[WORK REQUIRED]
Repeat the lines below word for word, from the line with "orange rectangle: moved 1 px left, 1 px down" through the line with "black circle: moved 2 px right, 4 px down", including both, and leave out the pictures.
══ LISTED RECORDS ══
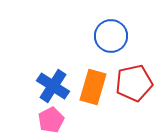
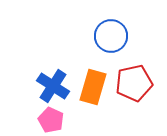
pink pentagon: rotated 20 degrees counterclockwise
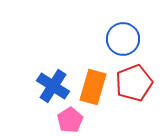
blue circle: moved 12 px right, 3 px down
red pentagon: rotated 9 degrees counterclockwise
pink pentagon: moved 19 px right; rotated 15 degrees clockwise
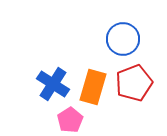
blue cross: moved 2 px up
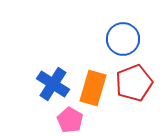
orange rectangle: moved 1 px down
pink pentagon: rotated 10 degrees counterclockwise
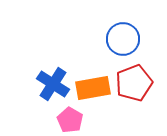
orange rectangle: rotated 64 degrees clockwise
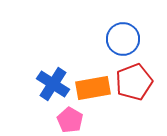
red pentagon: moved 1 px up
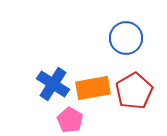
blue circle: moved 3 px right, 1 px up
red pentagon: moved 9 px down; rotated 9 degrees counterclockwise
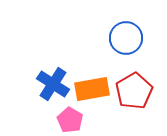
orange rectangle: moved 1 px left, 1 px down
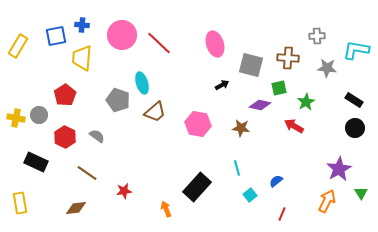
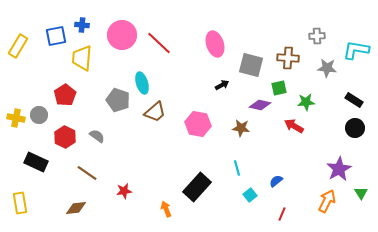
green star at (306, 102): rotated 24 degrees clockwise
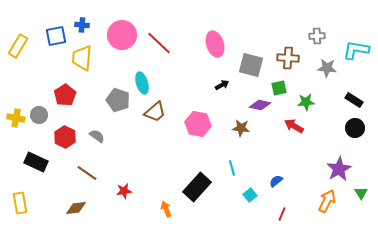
cyan line at (237, 168): moved 5 px left
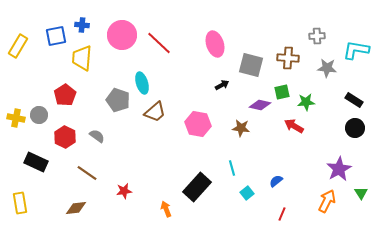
green square at (279, 88): moved 3 px right, 4 px down
cyan square at (250, 195): moved 3 px left, 2 px up
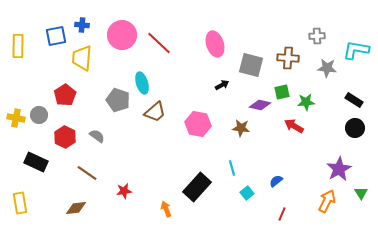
yellow rectangle at (18, 46): rotated 30 degrees counterclockwise
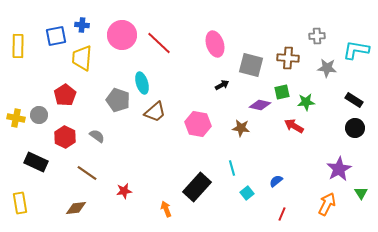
orange arrow at (327, 201): moved 3 px down
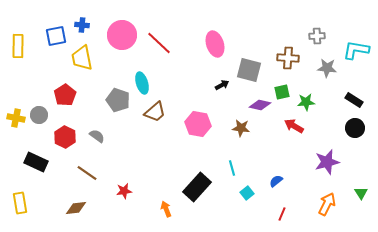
yellow trapezoid at (82, 58): rotated 16 degrees counterclockwise
gray square at (251, 65): moved 2 px left, 5 px down
purple star at (339, 169): moved 12 px left, 7 px up; rotated 15 degrees clockwise
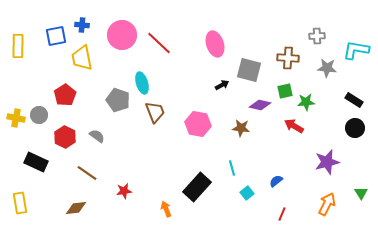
green square at (282, 92): moved 3 px right, 1 px up
brown trapezoid at (155, 112): rotated 70 degrees counterclockwise
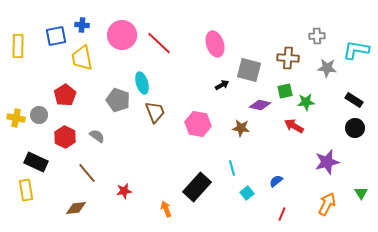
brown line at (87, 173): rotated 15 degrees clockwise
yellow rectangle at (20, 203): moved 6 px right, 13 px up
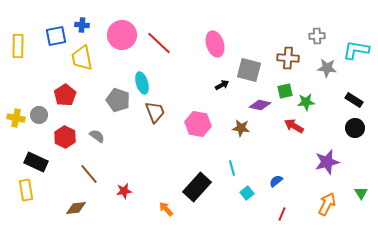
brown line at (87, 173): moved 2 px right, 1 px down
orange arrow at (166, 209): rotated 21 degrees counterclockwise
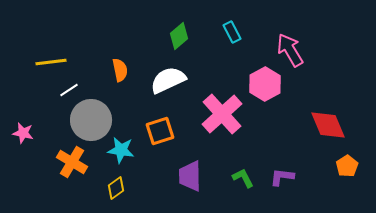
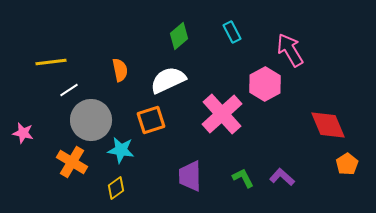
orange square: moved 9 px left, 11 px up
orange pentagon: moved 2 px up
purple L-shape: rotated 35 degrees clockwise
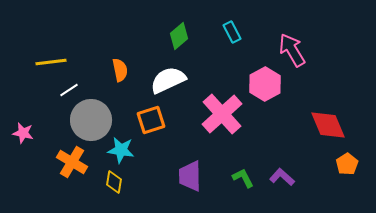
pink arrow: moved 2 px right
yellow diamond: moved 2 px left, 6 px up; rotated 45 degrees counterclockwise
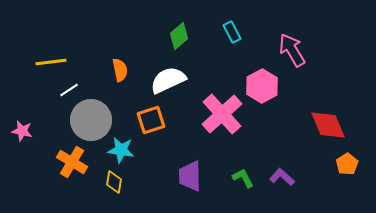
pink hexagon: moved 3 px left, 2 px down
pink star: moved 1 px left, 2 px up
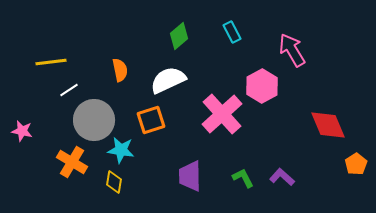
gray circle: moved 3 px right
orange pentagon: moved 9 px right
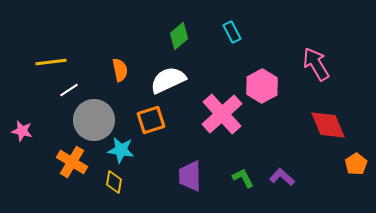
pink arrow: moved 24 px right, 14 px down
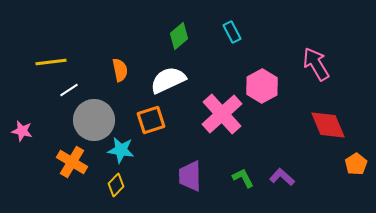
yellow diamond: moved 2 px right, 3 px down; rotated 35 degrees clockwise
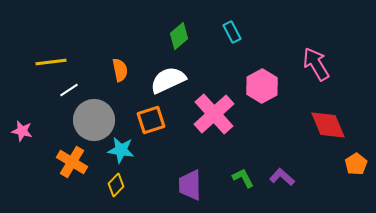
pink cross: moved 8 px left
purple trapezoid: moved 9 px down
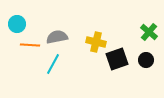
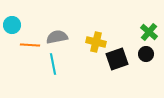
cyan circle: moved 5 px left, 1 px down
black circle: moved 6 px up
cyan line: rotated 40 degrees counterclockwise
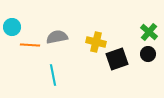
cyan circle: moved 2 px down
black circle: moved 2 px right
cyan line: moved 11 px down
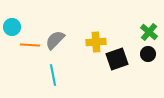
gray semicircle: moved 2 px left, 3 px down; rotated 35 degrees counterclockwise
yellow cross: rotated 18 degrees counterclockwise
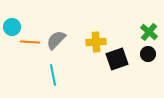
gray semicircle: moved 1 px right
orange line: moved 3 px up
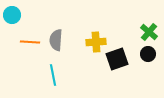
cyan circle: moved 12 px up
gray semicircle: rotated 40 degrees counterclockwise
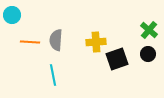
green cross: moved 2 px up
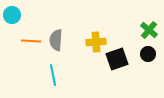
orange line: moved 1 px right, 1 px up
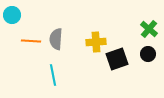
green cross: moved 1 px up
gray semicircle: moved 1 px up
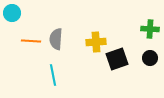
cyan circle: moved 2 px up
green cross: moved 1 px right; rotated 36 degrees counterclockwise
black circle: moved 2 px right, 4 px down
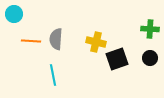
cyan circle: moved 2 px right, 1 px down
yellow cross: rotated 18 degrees clockwise
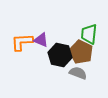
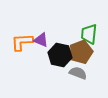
brown pentagon: rotated 25 degrees clockwise
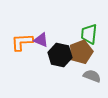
gray semicircle: moved 14 px right, 3 px down
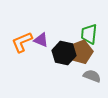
orange L-shape: rotated 20 degrees counterclockwise
black hexagon: moved 4 px right, 2 px up
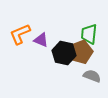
orange L-shape: moved 2 px left, 8 px up
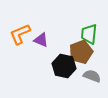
black hexagon: moved 13 px down
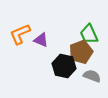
green trapezoid: rotated 30 degrees counterclockwise
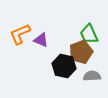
gray semicircle: rotated 24 degrees counterclockwise
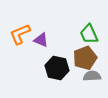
brown pentagon: moved 4 px right, 6 px down
black hexagon: moved 7 px left, 2 px down
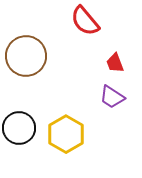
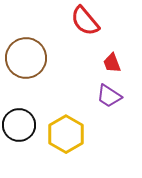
brown circle: moved 2 px down
red trapezoid: moved 3 px left
purple trapezoid: moved 3 px left, 1 px up
black circle: moved 3 px up
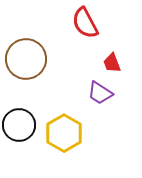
red semicircle: moved 2 px down; rotated 12 degrees clockwise
brown circle: moved 1 px down
purple trapezoid: moved 9 px left, 3 px up
yellow hexagon: moved 2 px left, 1 px up
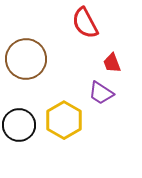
purple trapezoid: moved 1 px right
yellow hexagon: moved 13 px up
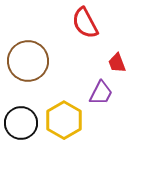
brown circle: moved 2 px right, 2 px down
red trapezoid: moved 5 px right
purple trapezoid: rotated 96 degrees counterclockwise
black circle: moved 2 px right, 2 px up
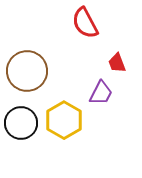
brown circle: moved 1 px left, 10 px down
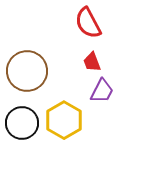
red semicircle: moved 3 px right
red trapezoid: moved 25 px left, 1 px up
purple trapezoid: moved 1 px right, 2 px up
black circle: moved 1 px right
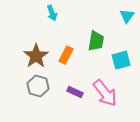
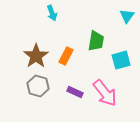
orange rectangle: moved 1 px down
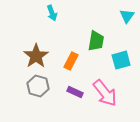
orange rectangle: moved 5 px right, 5 px down
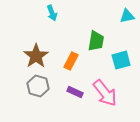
cyan triangle: rotated 42 degrees clockwise
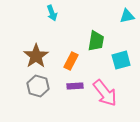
purple rectangle: moved 6 px up; rotated 28 degrees counterclockwise
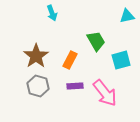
green trapezoid: rotated 40 degrees counterclockwise
orange rectangle: moved 1 px left, 1 px up
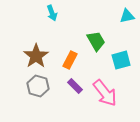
purple rectangle: rotated 49 degrees clockwise
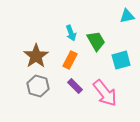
cyan arrow: moved 19 px right, 20 px down
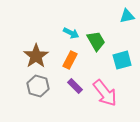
cyan arrow: rotated 42 degrees counterclockwise
cyan square: moved 1 px right
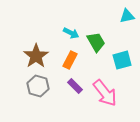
green trapezoid: moved 1 px down
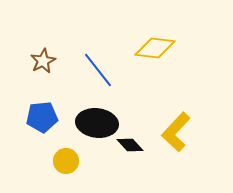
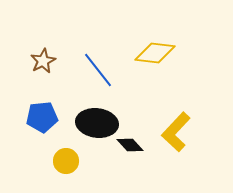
yellow diamond: moved 5 px down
═══
[RESPONSE BELOW]
orange rectangle: moved 1 px left, 1 px down
green star at (306, 102): rotated 24 degrees clockwise
cyan line at (237, 168): moved 5 px left
green square at (279, 88): moved 3 px right, 4 px down
cyan square at (250, 195): moved 3 px left, 2 px up
yellow rectangle at (18, 46): rotated 30 degrees counterclockwise
orange arrow at (327, 201): moved 3 px down
yellow trapezoid at (82, 58): rotated 16 degrees counterclockwise
gray square at (251, 65): moved 2 px left, 5 px down
purple star at (339, 169): moved 12 px left, 7 px up; rotated 15 degrees clockwise
green square at (282, 92): moved 3 px right, 1 px up
brown trapezoid at (155, 112): rotated 70 degrees counterclockwise
brown line at (87, 173): rotated 15 degrees clockwise
yellow rectangle at (20, 203): moved 6 px right, 13 px up
brown line at (87, 173): moved 2 px right, 1 px down
orange arrow at (166, 209): rotated 21 degrees counterclockwise
orange square: moved 9 px left, 11 px up
orange pentagon: moved 2 px up
purple L-shape: rotated 35 degrees clockwise
pink arrow: moved 2 px right
yellow diamond: moved 2 px left, 6 px up; rotated 45 degrees counterclockwise
pink hexagon: moved 3 px left, 2 px down
pink star: moved 1 px left, 2 px up
gray circle: moved 3 px right
orange pentagon: moved 9 px right
pink arrow: moved 24 px right, 14 px down
yellow diamond: moved 2 px right, 3 px down; rotated 35 degrees clockwise
pink cross: moved 8 px left
purple trapezoid: moved 9 px down
cyan circle: moved 5 px left, 1 px down
black circle: moved 6 px up
cyan line: rotated 40 degrees counterclockwise
cyan circle: moved 2 px down
black circle: moved 2 px right
cyan line: moved 11 px down
gray semicircle: moved 2 px left, 3 px down; rotated 35 degrees counterclockwise
yellow cross: rotated 18 degrees counterclockwise
gray semicircle: moved 1 px right
orange line: moved 3 px up
cyan circle: moved 12 px up
gray semicircle: rotated 40 degrees counterclockwise
green cross: moved 2 px up
orange line: moved 1 px right, 1 px up
green cross: moved 1 px up
gray semicircle: moved 1 px up
cyan circle: moved 2 px up
green cross: moved 1 px right; rotated 36 degrees counterclockwise
black circle: moved 2 px right, 4 px down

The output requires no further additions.